Saved data entries
------------------------------

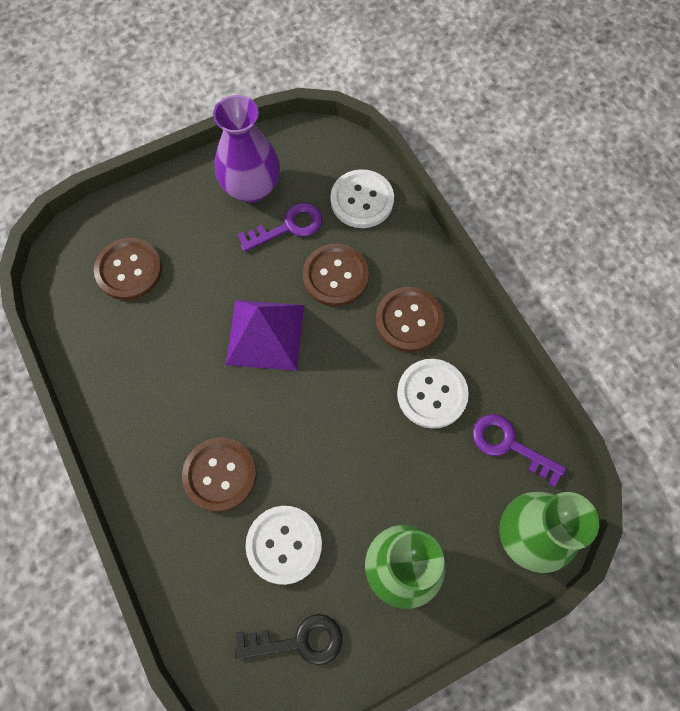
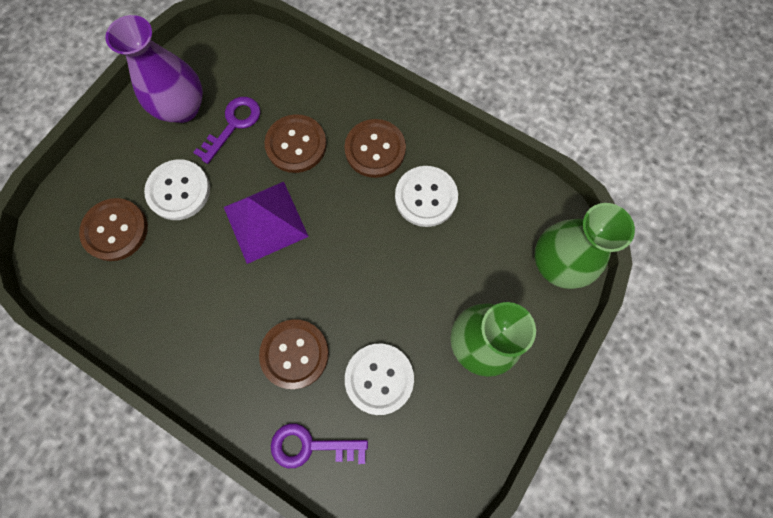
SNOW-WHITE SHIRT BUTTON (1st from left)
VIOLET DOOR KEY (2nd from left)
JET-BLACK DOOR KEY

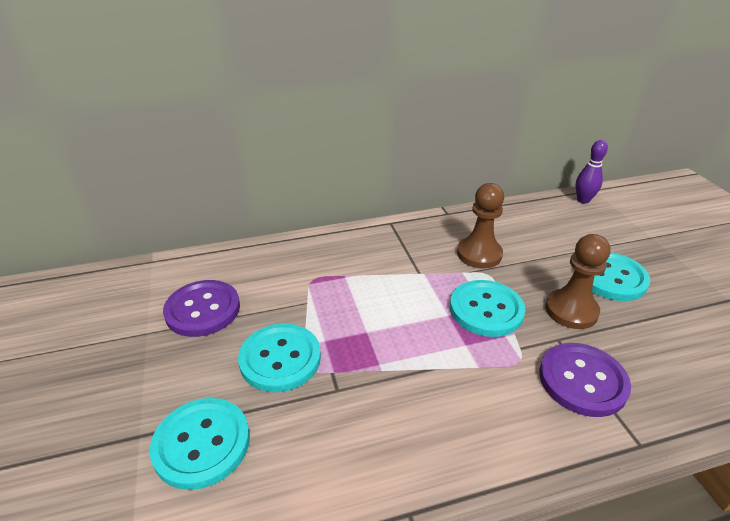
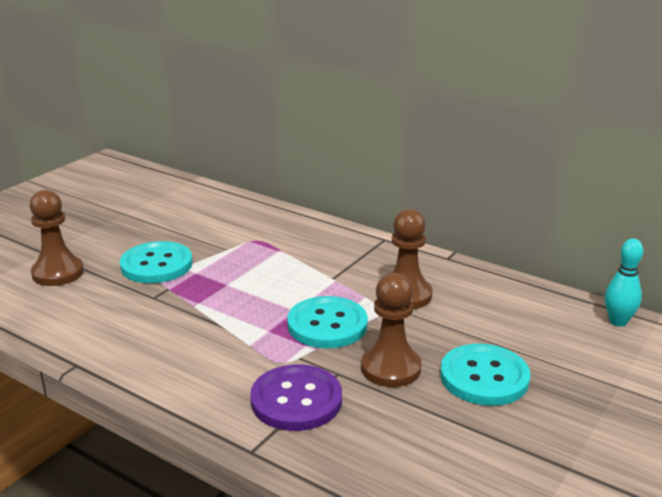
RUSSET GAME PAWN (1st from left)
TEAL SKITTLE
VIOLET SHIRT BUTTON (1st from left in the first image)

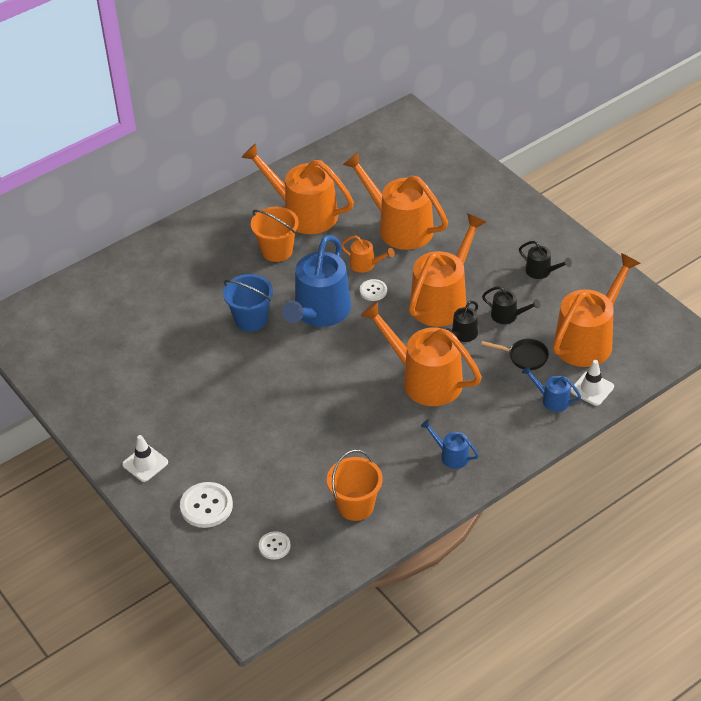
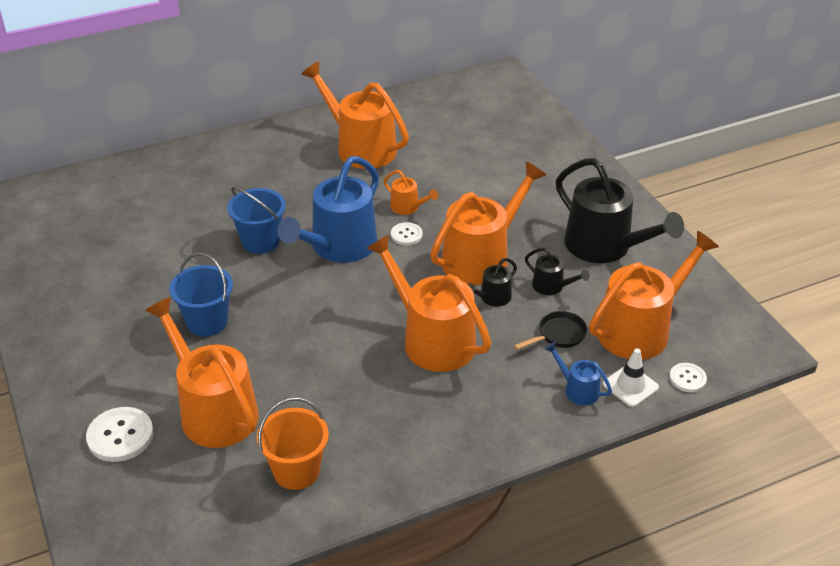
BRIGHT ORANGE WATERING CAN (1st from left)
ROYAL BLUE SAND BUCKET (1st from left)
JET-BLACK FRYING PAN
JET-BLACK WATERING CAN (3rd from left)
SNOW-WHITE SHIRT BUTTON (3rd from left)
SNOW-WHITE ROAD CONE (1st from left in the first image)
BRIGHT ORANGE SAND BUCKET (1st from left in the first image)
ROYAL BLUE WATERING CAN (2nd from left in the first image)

------------------------------

▶ **Your assignment**: Please set down only the lines from the first line of the records above through the line that has "SNOW-WHITE SHIRT BUTTON (3rd from left)", exactly, and not the pictures.

▶ **Result of the exercise**:
SNOW-WHITE SHIRT BUTTON (1st from left)
VIOLET DOOR KEY (2nd from left)
JET-BLACK DOOR KEY

RUSSET GAME PAWN (1st from left)
TEAL SKITTLE
VIOLET SHIRT BUTTON (1st from left in the first image)

BRIGHT ORANGE WATERING CAN (1st from left)
ROYAL BLUE SAND BUCKET (1st from left)
JET-BLACK FRYING PAN
JET-BLACK WATERING CAN (3rd from left)
SNOW-WHITE SHIRT BUTTON (3rd from left)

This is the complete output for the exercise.